→ Task item
Of the material below, only the lines from the line containing "D2: zener (A" down to the line containing "JP1 pin 1: +3V3 -> DGND" belong in the answer, written out exactly.

→ Records supplied
%%

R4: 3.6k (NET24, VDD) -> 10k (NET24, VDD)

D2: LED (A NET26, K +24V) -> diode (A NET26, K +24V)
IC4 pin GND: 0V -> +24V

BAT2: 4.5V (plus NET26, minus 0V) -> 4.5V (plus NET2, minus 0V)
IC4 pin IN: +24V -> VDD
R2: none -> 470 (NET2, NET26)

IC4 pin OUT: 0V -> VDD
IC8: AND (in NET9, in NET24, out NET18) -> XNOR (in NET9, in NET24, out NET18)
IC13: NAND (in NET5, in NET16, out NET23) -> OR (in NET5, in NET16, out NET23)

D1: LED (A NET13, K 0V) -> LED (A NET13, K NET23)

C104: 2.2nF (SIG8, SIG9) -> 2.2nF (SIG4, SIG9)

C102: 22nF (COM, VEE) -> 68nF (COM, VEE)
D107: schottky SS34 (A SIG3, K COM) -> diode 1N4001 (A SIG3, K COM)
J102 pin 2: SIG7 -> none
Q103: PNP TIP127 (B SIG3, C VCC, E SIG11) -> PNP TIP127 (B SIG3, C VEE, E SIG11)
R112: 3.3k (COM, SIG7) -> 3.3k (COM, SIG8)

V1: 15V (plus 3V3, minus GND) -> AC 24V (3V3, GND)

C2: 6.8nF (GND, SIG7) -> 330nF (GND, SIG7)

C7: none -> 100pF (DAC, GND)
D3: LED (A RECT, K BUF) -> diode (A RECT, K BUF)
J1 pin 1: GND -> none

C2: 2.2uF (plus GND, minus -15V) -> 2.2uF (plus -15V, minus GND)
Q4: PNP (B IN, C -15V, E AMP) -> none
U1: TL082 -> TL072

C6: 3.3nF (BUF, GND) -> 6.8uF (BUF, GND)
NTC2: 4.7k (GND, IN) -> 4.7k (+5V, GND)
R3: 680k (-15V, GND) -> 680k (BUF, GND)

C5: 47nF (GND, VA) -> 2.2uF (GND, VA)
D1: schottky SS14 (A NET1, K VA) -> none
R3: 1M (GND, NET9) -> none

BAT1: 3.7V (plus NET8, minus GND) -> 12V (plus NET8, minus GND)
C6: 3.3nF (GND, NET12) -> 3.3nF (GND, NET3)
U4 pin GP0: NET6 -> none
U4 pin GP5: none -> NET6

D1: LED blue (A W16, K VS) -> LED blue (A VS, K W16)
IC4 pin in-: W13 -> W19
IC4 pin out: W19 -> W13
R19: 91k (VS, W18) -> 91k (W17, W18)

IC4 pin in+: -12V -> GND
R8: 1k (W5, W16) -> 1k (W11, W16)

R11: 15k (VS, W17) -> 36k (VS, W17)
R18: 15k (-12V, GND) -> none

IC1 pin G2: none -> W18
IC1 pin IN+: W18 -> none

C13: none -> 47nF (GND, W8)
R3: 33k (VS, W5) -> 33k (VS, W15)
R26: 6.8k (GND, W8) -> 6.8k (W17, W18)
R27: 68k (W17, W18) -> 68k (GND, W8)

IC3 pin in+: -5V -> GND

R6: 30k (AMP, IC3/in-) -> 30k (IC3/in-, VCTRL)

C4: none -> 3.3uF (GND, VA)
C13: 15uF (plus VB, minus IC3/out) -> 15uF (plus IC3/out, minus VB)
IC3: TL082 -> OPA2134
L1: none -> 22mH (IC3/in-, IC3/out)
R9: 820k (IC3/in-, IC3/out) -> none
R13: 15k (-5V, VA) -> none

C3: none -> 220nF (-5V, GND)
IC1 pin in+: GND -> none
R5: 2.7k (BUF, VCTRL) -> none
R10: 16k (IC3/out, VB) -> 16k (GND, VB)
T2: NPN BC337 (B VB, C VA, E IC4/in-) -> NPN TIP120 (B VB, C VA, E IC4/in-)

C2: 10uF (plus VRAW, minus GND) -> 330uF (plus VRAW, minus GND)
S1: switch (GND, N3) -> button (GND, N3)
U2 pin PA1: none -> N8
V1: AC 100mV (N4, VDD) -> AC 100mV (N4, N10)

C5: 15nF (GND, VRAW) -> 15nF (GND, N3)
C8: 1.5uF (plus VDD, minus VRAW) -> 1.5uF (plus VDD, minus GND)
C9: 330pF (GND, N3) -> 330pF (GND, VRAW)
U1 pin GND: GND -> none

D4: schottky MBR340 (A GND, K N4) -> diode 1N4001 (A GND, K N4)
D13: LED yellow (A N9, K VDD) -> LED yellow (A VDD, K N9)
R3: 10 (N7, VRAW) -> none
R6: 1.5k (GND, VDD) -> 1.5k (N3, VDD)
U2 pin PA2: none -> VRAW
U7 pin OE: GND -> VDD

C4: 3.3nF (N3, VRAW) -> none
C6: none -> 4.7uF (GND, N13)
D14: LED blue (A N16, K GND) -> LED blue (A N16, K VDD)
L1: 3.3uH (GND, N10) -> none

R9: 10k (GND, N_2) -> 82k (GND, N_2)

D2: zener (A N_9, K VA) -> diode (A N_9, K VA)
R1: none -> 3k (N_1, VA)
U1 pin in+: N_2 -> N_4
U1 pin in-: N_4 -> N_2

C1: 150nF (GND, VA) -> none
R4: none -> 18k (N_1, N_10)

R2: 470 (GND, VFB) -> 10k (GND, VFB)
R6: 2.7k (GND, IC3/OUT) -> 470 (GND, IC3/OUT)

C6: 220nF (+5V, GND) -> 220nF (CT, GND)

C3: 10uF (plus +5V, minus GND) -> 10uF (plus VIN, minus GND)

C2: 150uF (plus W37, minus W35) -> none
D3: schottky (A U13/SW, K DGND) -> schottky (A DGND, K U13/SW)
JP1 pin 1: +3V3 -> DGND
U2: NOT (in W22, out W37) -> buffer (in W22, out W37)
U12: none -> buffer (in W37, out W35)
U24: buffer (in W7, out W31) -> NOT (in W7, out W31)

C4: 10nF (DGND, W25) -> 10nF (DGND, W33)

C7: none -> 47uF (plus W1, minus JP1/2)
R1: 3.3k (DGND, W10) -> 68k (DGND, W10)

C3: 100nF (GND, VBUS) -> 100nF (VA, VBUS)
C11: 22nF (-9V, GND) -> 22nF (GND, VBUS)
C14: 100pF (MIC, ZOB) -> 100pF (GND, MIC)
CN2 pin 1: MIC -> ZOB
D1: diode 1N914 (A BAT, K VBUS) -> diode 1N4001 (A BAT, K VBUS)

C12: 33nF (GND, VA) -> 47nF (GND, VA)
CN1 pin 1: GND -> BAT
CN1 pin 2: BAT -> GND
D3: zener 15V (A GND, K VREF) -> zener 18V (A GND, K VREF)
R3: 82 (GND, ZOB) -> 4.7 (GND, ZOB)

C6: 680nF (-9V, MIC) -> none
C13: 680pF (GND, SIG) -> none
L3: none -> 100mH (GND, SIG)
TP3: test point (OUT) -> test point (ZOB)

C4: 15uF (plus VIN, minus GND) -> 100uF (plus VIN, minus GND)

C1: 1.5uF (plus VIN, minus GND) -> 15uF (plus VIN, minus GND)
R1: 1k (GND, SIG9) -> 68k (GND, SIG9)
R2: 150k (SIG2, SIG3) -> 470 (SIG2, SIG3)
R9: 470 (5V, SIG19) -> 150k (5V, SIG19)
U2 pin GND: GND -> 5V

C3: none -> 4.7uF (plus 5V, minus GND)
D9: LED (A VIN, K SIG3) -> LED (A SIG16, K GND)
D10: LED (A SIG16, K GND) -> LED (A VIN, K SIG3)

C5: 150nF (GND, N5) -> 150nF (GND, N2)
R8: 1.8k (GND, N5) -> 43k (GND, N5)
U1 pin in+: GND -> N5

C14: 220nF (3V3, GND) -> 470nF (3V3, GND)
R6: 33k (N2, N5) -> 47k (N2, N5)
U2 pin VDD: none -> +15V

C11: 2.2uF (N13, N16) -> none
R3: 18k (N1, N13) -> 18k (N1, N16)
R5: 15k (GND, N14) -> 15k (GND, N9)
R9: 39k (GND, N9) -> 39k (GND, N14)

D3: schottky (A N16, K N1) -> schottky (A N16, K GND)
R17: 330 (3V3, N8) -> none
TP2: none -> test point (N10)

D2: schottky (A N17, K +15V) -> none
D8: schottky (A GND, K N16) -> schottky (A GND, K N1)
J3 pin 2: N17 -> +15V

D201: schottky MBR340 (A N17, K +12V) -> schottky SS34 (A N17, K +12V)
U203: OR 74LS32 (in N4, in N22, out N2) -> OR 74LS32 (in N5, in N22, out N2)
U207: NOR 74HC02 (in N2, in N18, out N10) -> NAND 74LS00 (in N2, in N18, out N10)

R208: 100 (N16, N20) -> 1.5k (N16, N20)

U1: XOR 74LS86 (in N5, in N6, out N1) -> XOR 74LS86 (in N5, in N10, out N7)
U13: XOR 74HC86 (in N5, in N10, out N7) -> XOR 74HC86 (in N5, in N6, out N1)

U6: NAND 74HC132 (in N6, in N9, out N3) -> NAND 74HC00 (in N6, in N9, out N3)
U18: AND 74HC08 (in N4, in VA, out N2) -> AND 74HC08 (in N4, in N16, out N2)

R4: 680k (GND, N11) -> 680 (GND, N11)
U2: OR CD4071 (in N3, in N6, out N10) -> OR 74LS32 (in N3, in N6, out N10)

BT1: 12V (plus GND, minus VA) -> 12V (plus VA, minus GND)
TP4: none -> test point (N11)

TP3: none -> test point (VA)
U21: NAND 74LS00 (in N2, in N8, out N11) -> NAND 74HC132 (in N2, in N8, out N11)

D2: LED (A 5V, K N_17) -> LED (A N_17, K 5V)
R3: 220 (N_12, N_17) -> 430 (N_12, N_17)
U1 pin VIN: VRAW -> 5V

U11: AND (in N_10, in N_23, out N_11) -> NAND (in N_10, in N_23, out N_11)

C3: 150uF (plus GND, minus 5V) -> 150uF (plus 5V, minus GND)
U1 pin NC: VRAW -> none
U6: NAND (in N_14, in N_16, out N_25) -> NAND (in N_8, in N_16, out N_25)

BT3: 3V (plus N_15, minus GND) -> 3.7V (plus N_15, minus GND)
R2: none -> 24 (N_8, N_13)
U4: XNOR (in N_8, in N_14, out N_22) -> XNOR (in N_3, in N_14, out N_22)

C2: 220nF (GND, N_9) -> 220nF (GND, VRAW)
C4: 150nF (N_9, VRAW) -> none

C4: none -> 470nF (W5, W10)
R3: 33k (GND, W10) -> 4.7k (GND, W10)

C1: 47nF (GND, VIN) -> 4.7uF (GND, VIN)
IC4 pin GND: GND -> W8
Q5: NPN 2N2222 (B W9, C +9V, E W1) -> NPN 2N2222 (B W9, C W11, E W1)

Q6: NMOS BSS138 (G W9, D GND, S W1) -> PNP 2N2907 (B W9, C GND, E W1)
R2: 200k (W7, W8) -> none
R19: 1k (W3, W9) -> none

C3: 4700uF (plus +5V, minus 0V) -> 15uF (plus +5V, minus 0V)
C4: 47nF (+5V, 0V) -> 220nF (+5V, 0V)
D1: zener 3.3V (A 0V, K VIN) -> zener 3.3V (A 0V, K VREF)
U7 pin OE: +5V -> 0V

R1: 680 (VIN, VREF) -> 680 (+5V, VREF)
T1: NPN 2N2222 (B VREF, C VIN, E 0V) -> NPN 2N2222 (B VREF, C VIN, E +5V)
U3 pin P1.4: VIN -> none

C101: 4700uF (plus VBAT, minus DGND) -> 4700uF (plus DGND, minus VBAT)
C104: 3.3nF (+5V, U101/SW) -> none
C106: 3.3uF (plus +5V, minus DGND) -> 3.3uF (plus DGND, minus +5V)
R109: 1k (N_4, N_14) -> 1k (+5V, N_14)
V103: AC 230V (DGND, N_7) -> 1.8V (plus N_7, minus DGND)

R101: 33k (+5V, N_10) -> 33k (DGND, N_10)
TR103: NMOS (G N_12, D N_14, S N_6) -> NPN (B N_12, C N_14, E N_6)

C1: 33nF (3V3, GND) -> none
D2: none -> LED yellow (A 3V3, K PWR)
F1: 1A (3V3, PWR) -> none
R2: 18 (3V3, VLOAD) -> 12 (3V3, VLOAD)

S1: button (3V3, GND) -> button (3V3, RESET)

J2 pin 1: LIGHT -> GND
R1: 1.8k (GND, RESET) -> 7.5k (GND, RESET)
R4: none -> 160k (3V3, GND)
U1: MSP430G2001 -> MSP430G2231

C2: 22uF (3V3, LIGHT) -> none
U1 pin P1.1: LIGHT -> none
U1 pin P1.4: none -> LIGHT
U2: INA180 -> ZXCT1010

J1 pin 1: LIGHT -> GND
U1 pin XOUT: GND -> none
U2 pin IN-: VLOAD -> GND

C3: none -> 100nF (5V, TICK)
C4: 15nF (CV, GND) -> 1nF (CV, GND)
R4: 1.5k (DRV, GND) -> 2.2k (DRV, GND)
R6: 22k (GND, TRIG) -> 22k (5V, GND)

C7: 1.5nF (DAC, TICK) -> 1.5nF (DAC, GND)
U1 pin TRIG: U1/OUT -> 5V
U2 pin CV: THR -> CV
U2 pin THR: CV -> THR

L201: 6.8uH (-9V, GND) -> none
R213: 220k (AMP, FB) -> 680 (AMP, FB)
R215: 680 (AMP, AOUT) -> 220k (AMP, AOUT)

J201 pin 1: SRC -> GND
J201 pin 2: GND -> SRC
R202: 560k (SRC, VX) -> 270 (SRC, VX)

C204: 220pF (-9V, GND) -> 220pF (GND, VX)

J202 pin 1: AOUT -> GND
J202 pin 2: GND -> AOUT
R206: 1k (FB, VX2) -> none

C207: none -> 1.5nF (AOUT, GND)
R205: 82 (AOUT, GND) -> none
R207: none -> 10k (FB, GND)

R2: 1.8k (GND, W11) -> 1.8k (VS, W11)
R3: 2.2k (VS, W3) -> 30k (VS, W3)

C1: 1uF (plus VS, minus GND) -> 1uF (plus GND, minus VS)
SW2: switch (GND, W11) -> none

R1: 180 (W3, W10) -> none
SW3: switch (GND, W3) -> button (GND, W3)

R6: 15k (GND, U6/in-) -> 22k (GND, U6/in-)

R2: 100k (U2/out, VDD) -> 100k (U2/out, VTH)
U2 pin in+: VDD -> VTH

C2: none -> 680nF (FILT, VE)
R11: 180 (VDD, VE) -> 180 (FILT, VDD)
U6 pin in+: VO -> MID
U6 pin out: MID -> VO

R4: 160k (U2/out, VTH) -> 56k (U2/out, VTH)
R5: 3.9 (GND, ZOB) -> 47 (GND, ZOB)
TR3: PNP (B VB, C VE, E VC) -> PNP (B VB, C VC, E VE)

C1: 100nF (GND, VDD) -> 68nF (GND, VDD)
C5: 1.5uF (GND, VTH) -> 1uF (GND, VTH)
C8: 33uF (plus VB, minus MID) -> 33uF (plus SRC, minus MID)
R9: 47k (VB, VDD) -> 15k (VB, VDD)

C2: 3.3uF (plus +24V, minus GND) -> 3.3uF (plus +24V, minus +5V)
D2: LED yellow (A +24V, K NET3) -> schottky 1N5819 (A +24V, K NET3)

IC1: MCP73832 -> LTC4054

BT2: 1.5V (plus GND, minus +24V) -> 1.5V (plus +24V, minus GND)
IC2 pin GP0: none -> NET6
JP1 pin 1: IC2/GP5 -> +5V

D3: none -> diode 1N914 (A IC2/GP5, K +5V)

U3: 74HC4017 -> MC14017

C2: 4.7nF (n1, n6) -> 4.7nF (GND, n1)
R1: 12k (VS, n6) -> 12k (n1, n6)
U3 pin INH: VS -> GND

%%

→ Result of the exercise
D2: zener (A N_9, K VA) -> diode (A N_9, K VA)
R1: none -> 3k (N_1, VA)
U1 pin in+: N_2 -> N_4
U1 pin in-: N_4 -> N_2

C1: 150nF (GND, VA) -> none
R4: none -> 18k (N_1, N_10)

R2: 470 (GND, VFB) -> 10k (GND, VFB)
R6: 2.7k (GND, IC3/OUT) -> 470 (GND, IC3/OUT)

C6: 220nF (+5V, GND) -> 220nF (CT, GND)

C3: 10uF (plus +5V, minus GND) -> 10uF (plus VIN, minus GND)

C2: 150uF (plus W37, minus W35) -> none
D3: schottky (A U13/SW, K DGND) -> schottky (A DGND, K U13/SW)
JP1 pin 1: +3V3 -> DGND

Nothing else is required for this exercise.